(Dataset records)
Start of Block
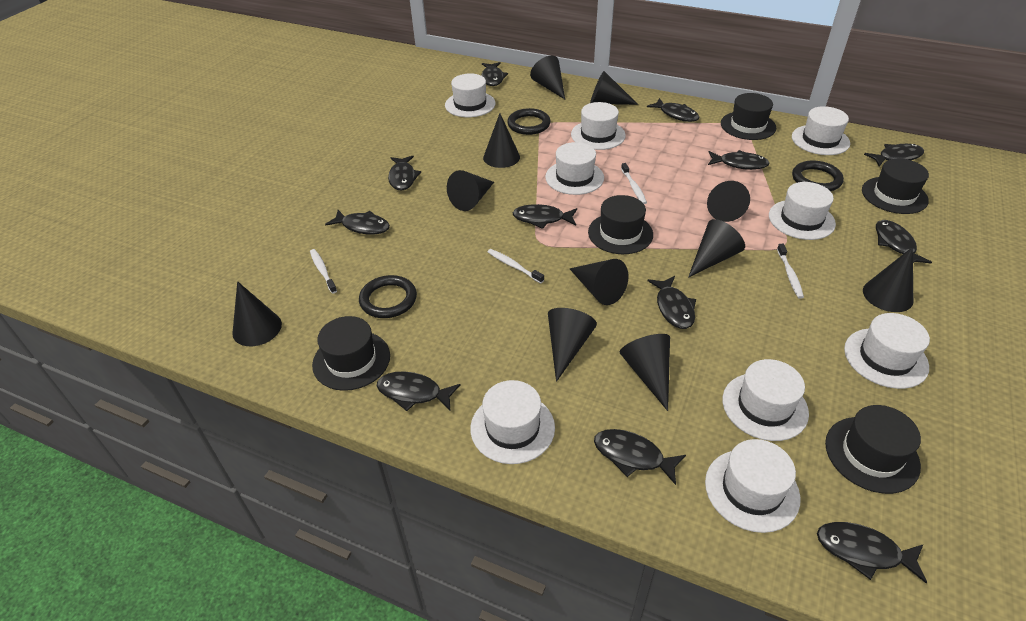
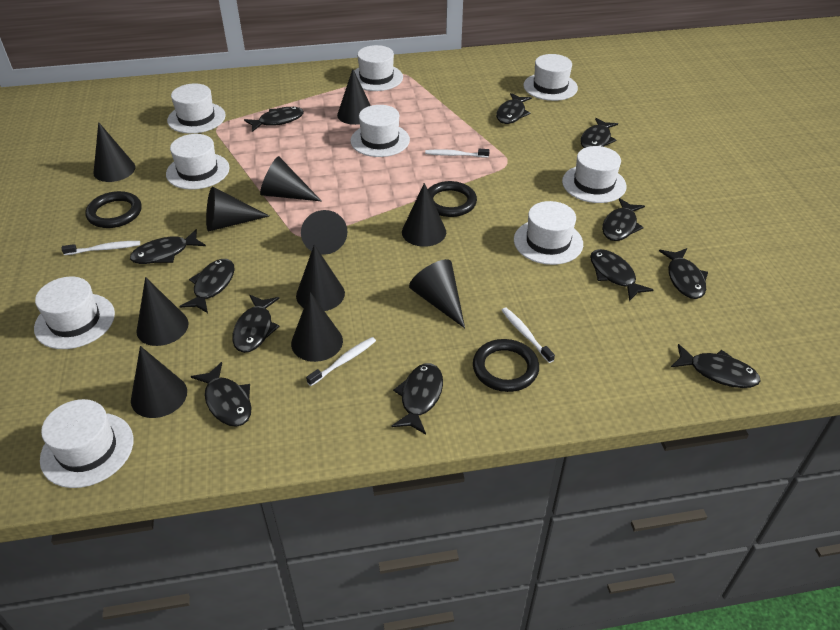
black hat: 5 -> 0

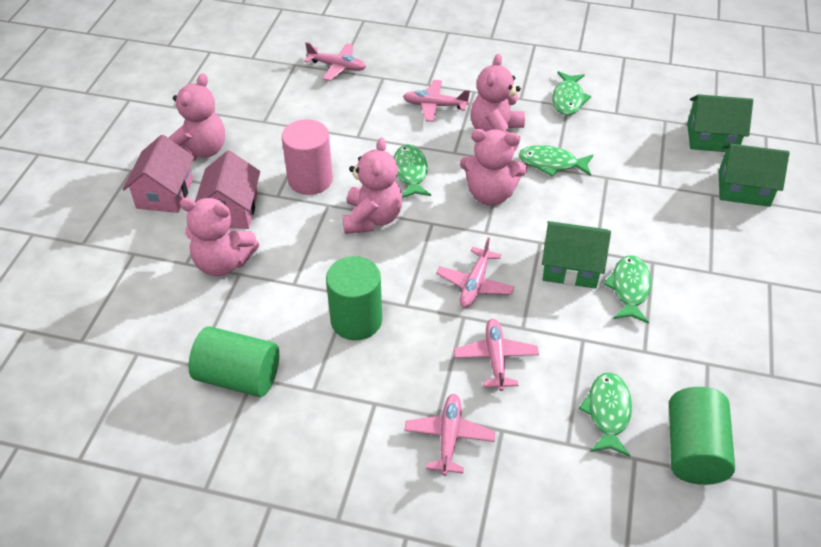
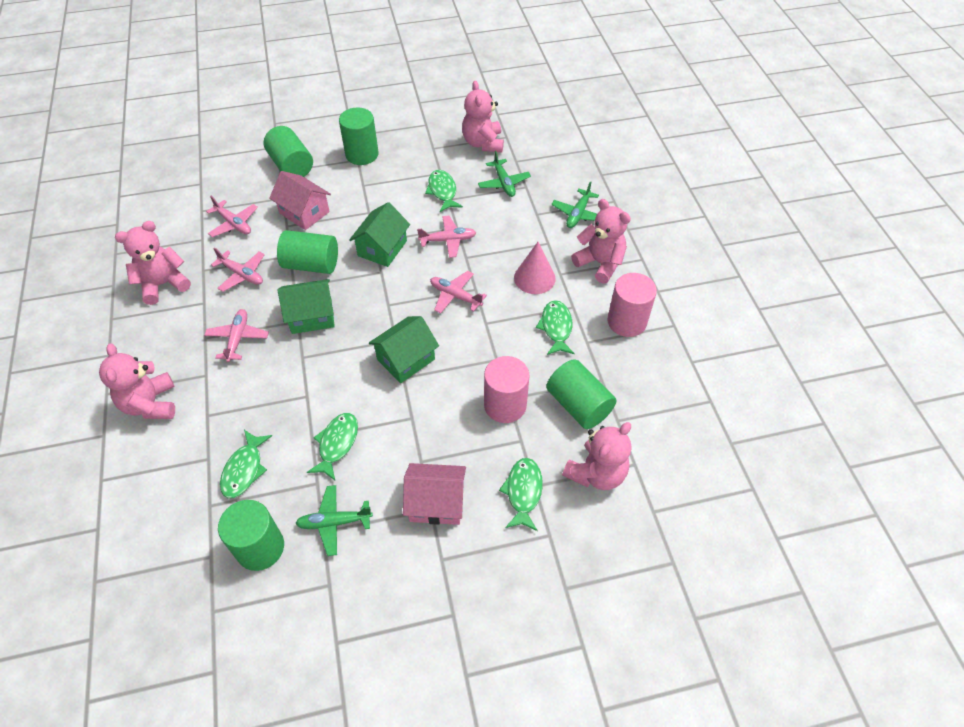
green cylinder: 3 -> 5
green plane: 0 -> 3
pink cone: 0 -> 1
pink cylinder: 1 -> 2

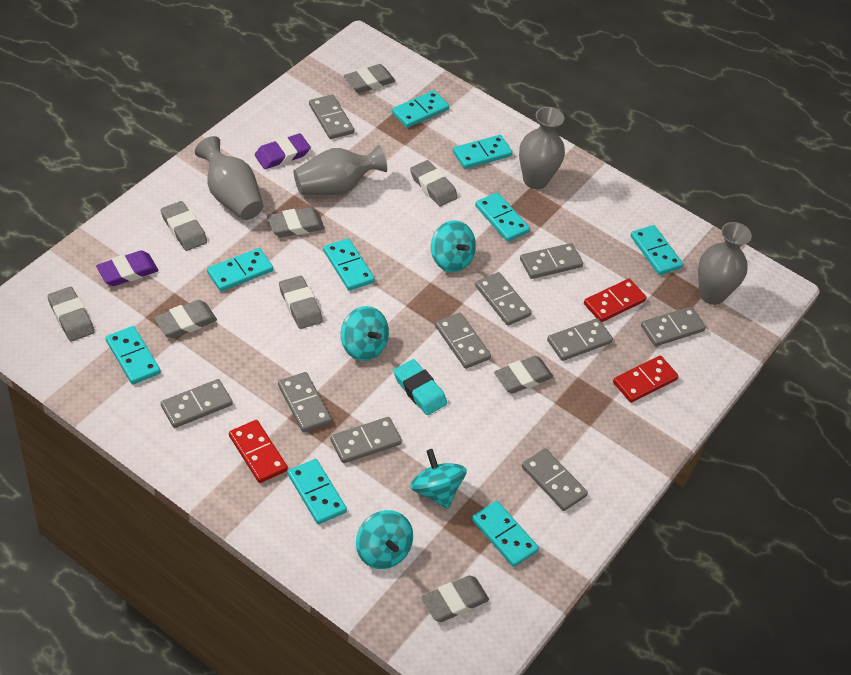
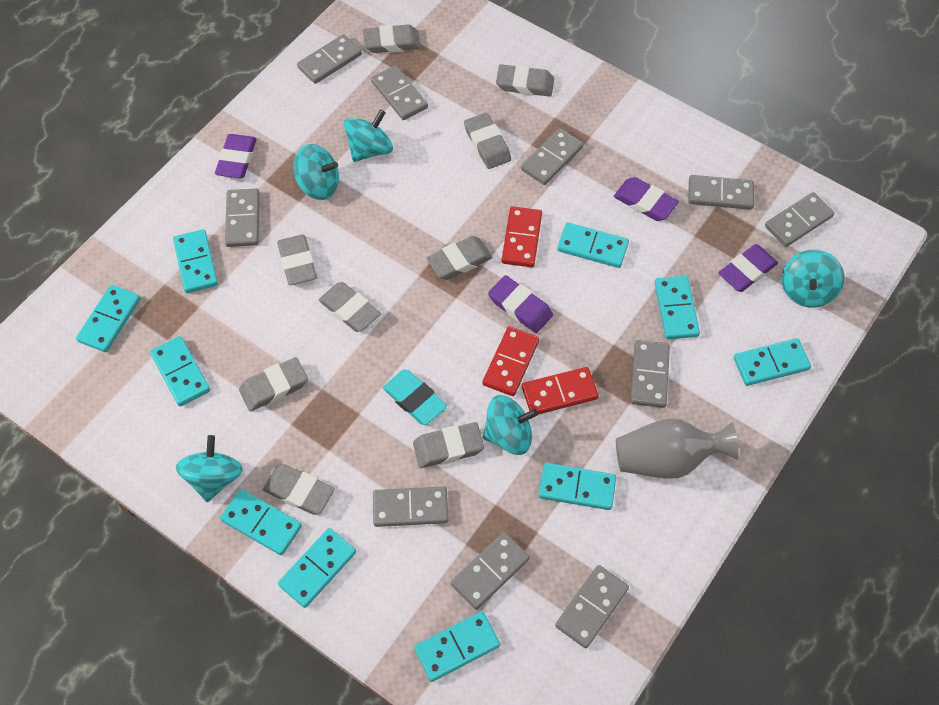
grey vase: 4 -> 1
purple eraser: 2 -> 4
turquoise domino: 9 -> 10
turquoise spinning top: 4 -> 5

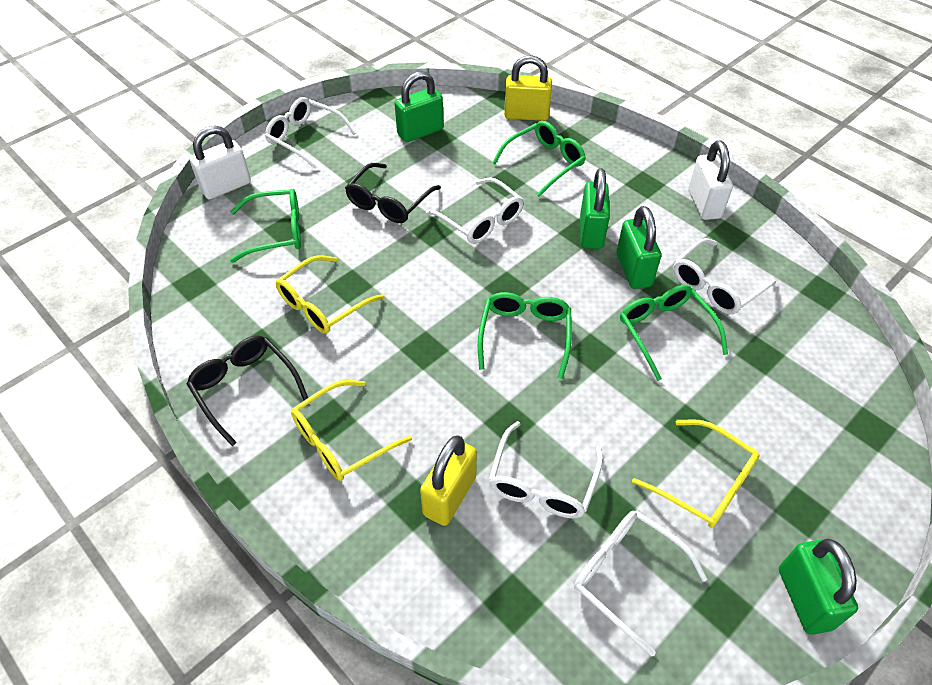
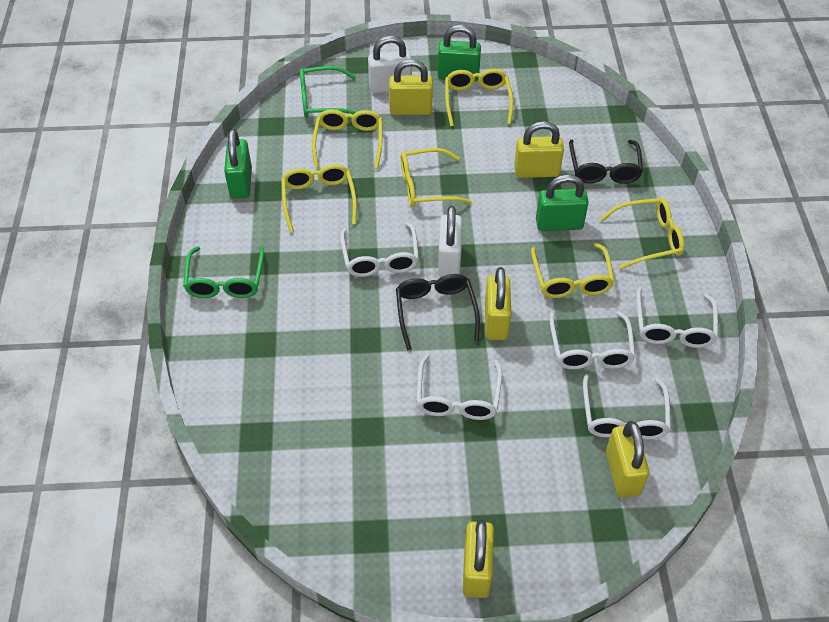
green glasses: 4 -> 2
green padlock: 4 -> 3
yellow glasses: 3 -> 6
yellow padlock: 2 -> 5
End of Block
§ **TASK ITEM**: Nothing but a number is expected here: the number of lines above that hold the word "turquoise".

§ **FINISHED EXERCISE**: 2